▶ ABOUT THIS TASK: Lift out, unaltered, the lines of the material below between the line holding "(582, 231) = (525, 241): black" and the line holding "(672, 339) = (299, 246): turquoise", counting both.

▶ DATA:
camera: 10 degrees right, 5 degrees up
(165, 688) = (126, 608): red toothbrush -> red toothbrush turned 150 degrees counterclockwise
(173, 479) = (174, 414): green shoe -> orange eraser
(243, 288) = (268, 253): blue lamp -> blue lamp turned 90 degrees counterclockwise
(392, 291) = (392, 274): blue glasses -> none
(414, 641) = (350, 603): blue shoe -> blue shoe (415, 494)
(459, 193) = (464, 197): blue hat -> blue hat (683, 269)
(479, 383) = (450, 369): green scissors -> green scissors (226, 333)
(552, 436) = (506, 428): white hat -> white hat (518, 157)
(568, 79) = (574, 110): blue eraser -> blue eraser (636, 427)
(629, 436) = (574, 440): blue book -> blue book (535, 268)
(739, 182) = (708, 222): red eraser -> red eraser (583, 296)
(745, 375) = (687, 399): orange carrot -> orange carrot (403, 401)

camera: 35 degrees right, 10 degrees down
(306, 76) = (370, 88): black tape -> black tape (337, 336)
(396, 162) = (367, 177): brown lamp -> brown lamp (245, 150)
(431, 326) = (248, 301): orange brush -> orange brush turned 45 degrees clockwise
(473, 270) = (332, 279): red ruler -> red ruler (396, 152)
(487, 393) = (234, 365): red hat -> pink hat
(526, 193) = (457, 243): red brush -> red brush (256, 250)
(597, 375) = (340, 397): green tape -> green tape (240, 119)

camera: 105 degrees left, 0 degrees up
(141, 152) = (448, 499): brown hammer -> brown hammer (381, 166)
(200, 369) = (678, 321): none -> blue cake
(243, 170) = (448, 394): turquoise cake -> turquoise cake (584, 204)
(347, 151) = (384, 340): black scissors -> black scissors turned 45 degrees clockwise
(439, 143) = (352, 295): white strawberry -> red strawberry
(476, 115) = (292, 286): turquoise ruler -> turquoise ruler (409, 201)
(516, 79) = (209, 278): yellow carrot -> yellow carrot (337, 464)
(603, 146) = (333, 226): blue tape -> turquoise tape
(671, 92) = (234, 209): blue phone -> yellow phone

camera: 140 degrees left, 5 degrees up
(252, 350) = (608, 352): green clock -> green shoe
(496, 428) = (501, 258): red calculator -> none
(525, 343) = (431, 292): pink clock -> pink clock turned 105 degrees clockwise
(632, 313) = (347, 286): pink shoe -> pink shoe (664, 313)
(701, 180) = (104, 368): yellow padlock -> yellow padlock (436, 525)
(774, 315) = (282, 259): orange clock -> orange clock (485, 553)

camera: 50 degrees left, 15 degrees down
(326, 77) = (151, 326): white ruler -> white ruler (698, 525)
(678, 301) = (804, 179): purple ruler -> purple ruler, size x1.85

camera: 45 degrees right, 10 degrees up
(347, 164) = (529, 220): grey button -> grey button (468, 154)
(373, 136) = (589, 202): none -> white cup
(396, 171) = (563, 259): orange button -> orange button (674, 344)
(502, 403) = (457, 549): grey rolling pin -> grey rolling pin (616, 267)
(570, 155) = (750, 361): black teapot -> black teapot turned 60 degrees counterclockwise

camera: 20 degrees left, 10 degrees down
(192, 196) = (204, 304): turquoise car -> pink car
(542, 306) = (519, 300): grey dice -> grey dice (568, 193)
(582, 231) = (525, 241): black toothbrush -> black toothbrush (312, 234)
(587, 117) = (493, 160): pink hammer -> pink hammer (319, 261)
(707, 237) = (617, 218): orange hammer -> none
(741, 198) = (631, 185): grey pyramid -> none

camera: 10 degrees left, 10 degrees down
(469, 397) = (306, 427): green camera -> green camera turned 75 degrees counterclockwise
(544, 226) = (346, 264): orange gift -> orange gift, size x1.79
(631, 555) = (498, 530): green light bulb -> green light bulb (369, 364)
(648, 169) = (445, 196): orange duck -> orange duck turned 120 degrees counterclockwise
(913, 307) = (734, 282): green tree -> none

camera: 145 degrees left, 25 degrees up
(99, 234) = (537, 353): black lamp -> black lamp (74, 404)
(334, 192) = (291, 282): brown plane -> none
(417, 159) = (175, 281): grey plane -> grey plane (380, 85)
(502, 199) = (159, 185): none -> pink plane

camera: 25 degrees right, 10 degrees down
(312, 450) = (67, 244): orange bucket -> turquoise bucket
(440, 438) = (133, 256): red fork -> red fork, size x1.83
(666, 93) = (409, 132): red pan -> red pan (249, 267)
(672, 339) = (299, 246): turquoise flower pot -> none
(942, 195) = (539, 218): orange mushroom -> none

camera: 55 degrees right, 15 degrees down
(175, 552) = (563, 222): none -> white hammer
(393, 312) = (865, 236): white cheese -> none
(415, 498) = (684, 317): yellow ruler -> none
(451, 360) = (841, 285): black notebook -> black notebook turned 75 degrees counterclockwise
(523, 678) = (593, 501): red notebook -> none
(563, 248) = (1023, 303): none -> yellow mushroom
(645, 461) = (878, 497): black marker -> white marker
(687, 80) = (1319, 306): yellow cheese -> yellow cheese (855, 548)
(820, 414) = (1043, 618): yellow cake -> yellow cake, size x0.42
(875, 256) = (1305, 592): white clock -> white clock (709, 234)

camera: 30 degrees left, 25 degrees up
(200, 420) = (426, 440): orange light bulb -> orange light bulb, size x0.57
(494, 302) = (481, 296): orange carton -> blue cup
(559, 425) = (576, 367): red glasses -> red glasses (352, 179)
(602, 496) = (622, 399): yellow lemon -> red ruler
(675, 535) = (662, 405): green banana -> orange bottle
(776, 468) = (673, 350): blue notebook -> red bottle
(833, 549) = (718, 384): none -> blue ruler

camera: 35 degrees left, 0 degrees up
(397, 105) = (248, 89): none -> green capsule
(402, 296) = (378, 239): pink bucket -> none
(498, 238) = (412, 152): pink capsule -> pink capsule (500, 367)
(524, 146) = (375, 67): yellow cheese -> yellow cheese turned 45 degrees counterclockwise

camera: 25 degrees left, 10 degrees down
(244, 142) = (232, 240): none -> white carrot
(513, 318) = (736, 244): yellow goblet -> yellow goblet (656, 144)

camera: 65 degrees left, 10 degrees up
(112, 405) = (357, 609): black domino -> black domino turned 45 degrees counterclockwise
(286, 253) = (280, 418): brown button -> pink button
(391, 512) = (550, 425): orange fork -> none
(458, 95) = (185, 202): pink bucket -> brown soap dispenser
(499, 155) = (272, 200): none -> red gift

▶ EXERCISE RESPONSE:
(582, 231) = (525, 241): black toothbrush -> black toothbrush (312, 234)
(587, 117) = (493, 160): pink hammer -> pink hammer (319, 261)
(707, 237) = (617, 218): orange hammer -> none
(741, 198) = (631, 185): grey pyramid -> none

camera: 10 degrees left, 10 degrees down
(469, 397) = (306, 427): green camera -> green camera turned 75 degrees counterclockwise
(544, 226) = (346, 264): orange gift -> orange gift, size x1.79
(631, 555) = (498, 530): green light bulb -> green light bulb (369, 364)
(648, 169) = (445, 196): orange duck -> orange duck turned 120 degrees counterclockwise
(913, 307) = (734, 282): green tree -> none

camera: 145 degrees left, 25 degrees up
(99, 234) = (537, 353): black lamp -> black lamp (74, 404)
(334, 192) = (291, 282): brown plane -> none
(417, 159) = (175, 281): grey plane -> grey plane (380, 85)
(502, 199) = (159, 185): none -> pink plane

camera: 25 degrees right, 10 degrees down
(312, 450) = (67, 244): orange bucket -> turquoise bucket
(440, 438) = (133, 256): red fork -> red fork, size x1.83
(666, 93) = (409, 132): red pan -> red pan (249, 267)
(672, 339) = (299, 246): turquoise flower pot -> none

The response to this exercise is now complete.